• [Aim of the task]: An image-free, exact copy of the records below is required.
:: Records shown ::
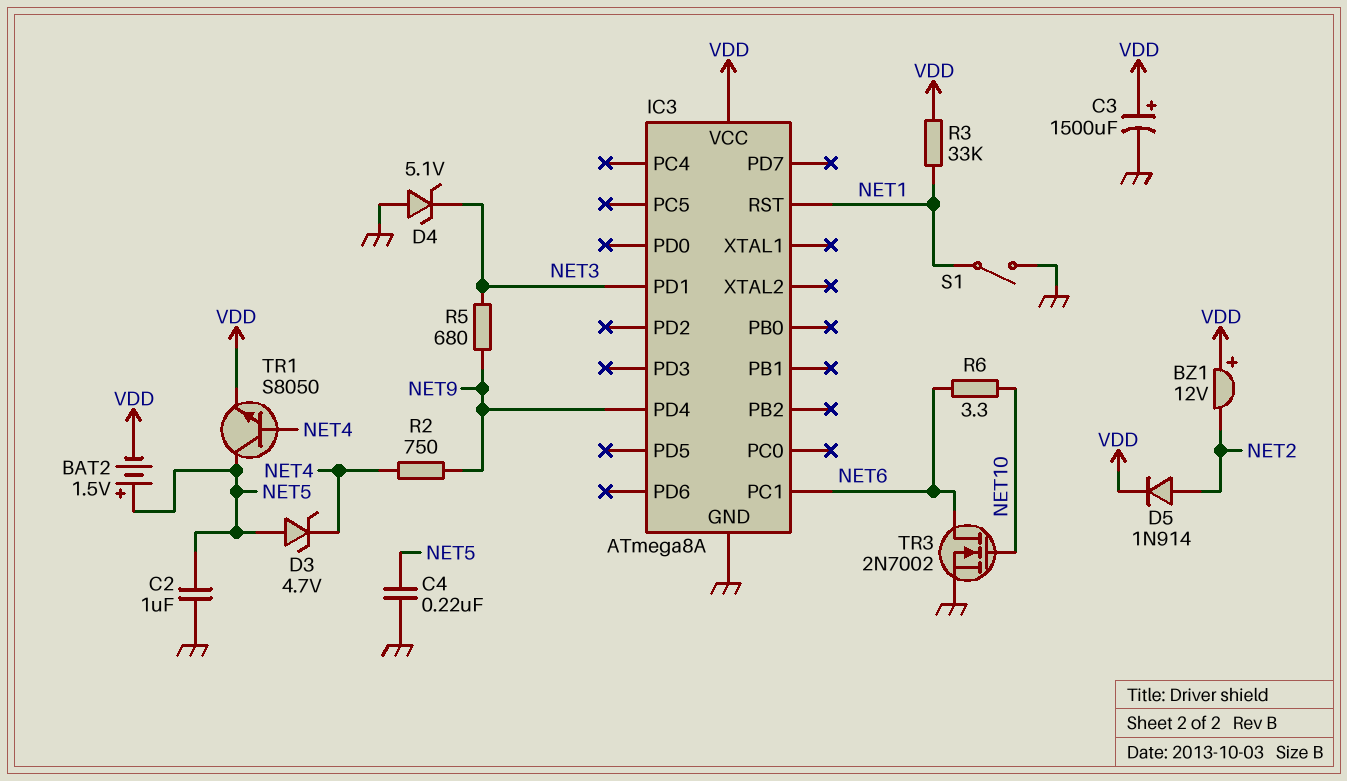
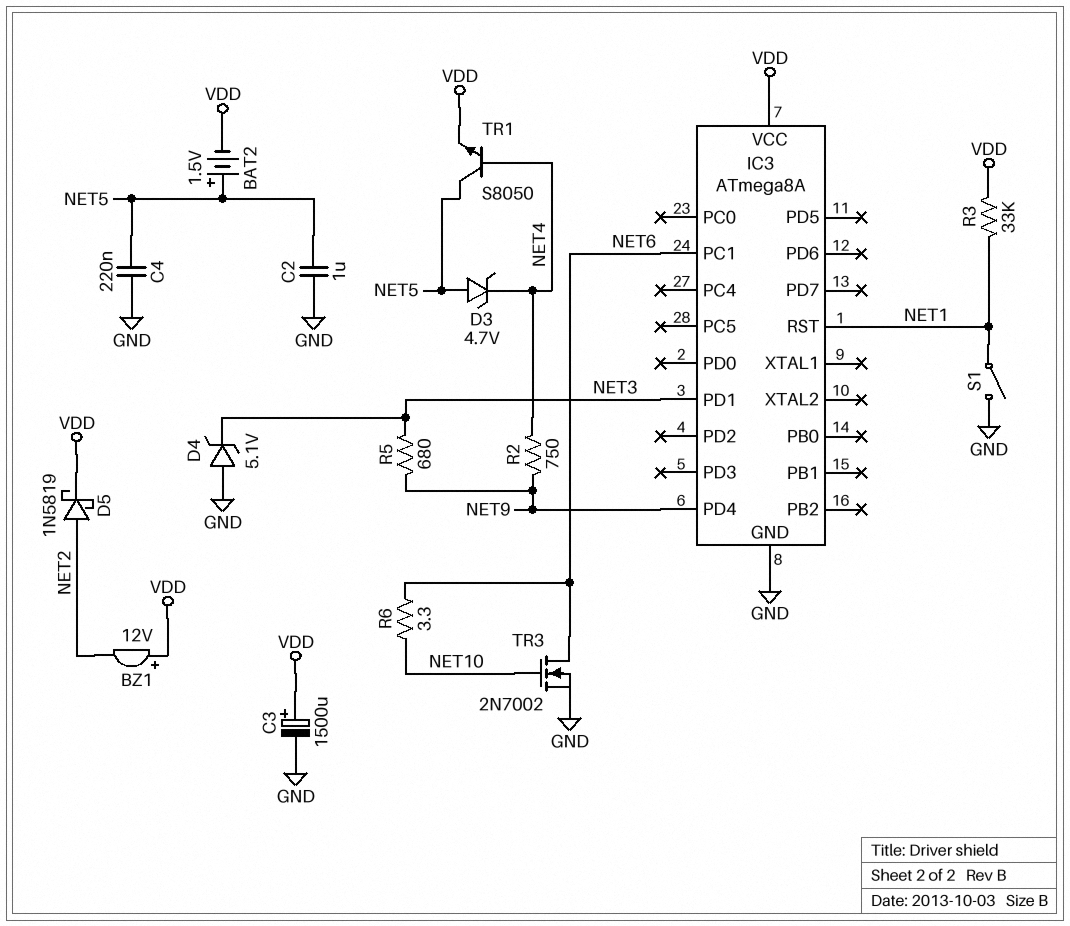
D5: diode 1N914 (A NET2, K VDD) -> schottky 1N5819 (A NET2, K VDD)

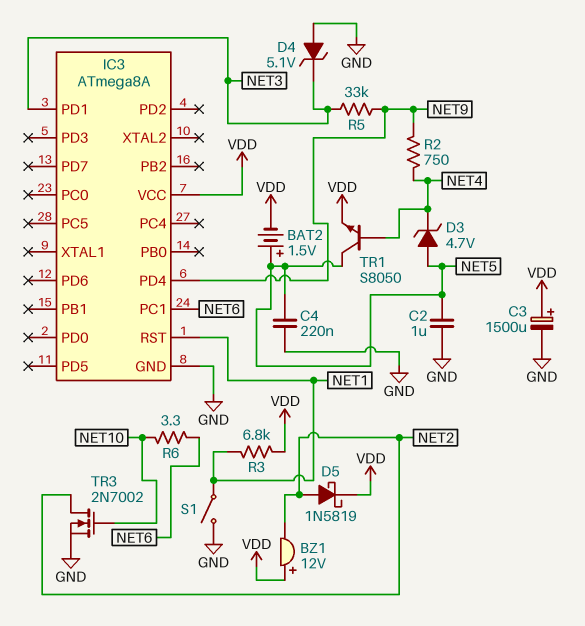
R3: 33k (NET1, VDD) -> 6.8k (NET1, VDD)
R5: 680 (NET3, NET9) -> 33k (NET3, NET9)
TR3: NMOS 2N7002 (G NET10, D NET6, S GND) -> NMOS 2N7002 (G NET10, D NET2, S GND)

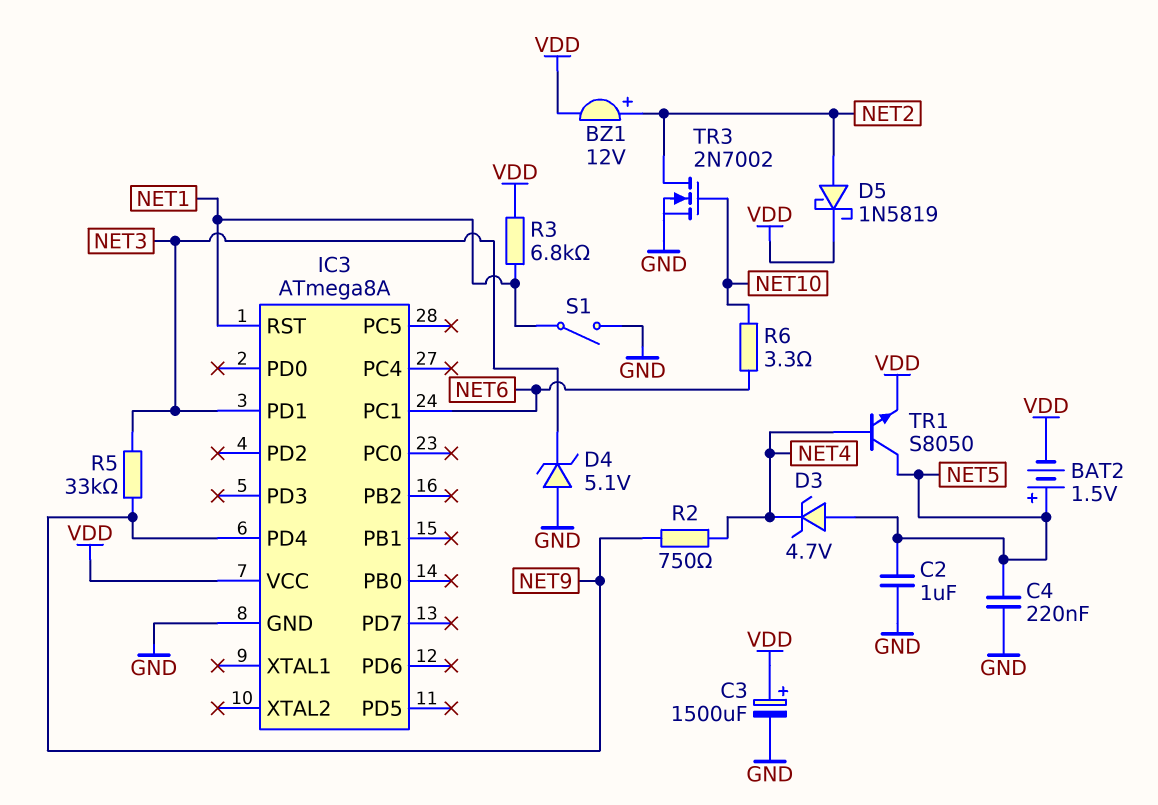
BZ1: buzzer 12V (plus VDD, minus NET2) -> buzzer 12V (plus NET2, minus VDD)

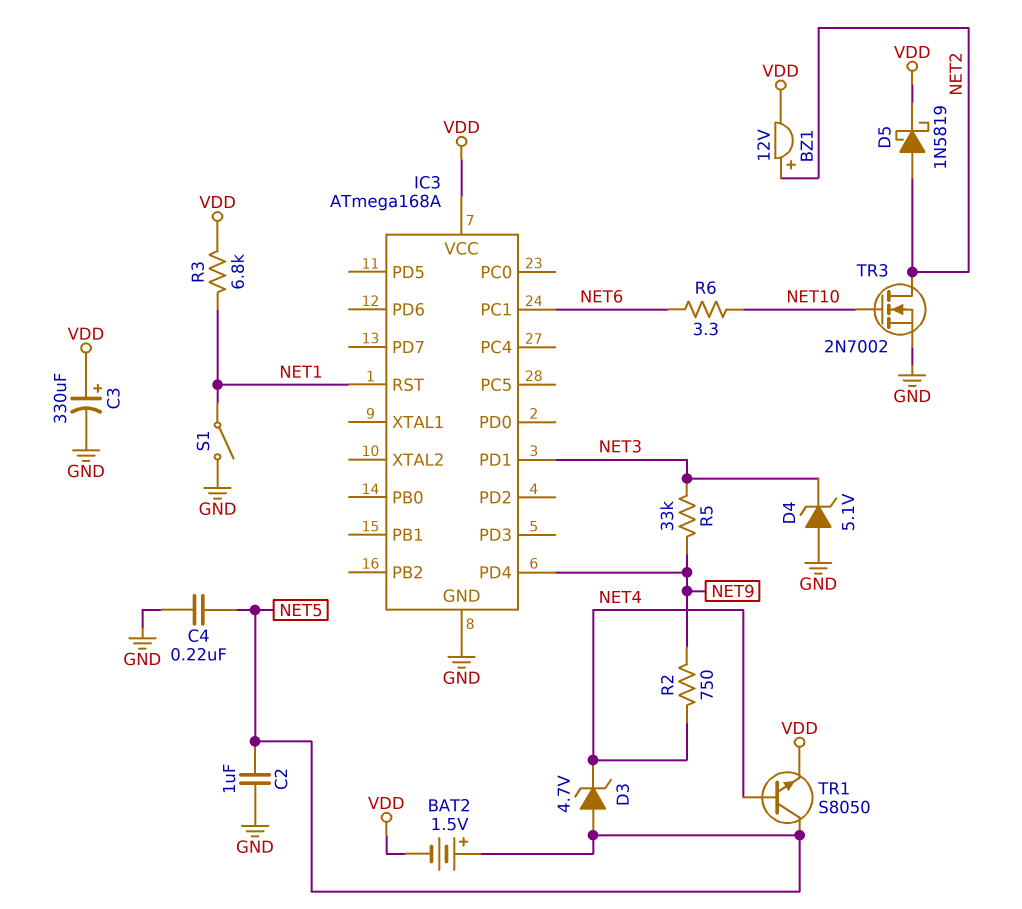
C3: 1500uF (plus VDD, minus GND) -> 330uF (plus VDD, minus GND)
IC3: ATmega8A -> ATmega168A

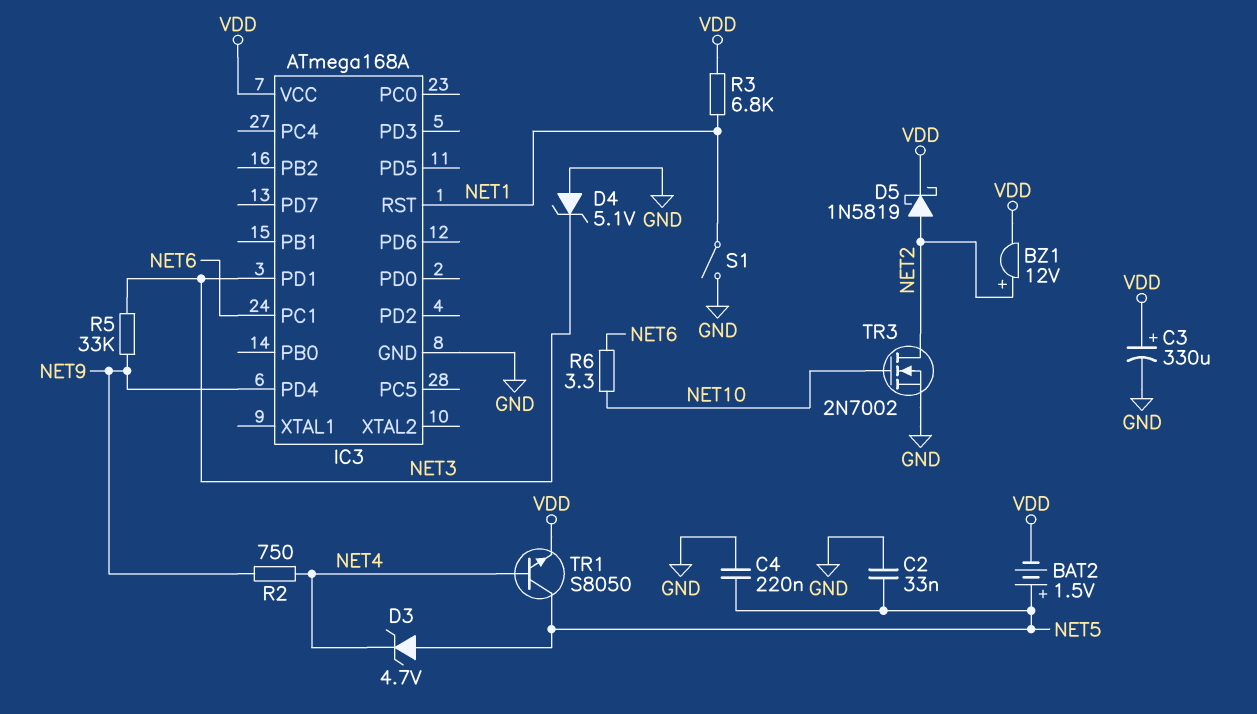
C2: 1uF (GND, NET5) -> 33nF (GND, NET5)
:::
• [Result for this task]:
D5: diode 1N914 (A NET2, K VDD) -> schottky 1N5819 (A NET2, K VDD)

R3: 33k (NET1, VDD) -> 6.8k (NET1, VDD)
R5: 680 (NET3, NET9) -> 33k (NET3, NET9)
TR3: NMOS 2N7002 (G NET10, D NET6, S GND) -> NMOS 2N7002 (G NET10, D NET2, S GND)

BZ1: buzzer 12V (plus VDD, minus NET2) -> buzzer 12V (plus NET2, minus VDD)

C3: 1500uF (plus VDD, minus GND) -> 330uF (plus VDD, minus GND)
IC3: ATmega8A -> ATmega168A

C2: 1uF (GND, NET5) -> 33nF (GND, NET5)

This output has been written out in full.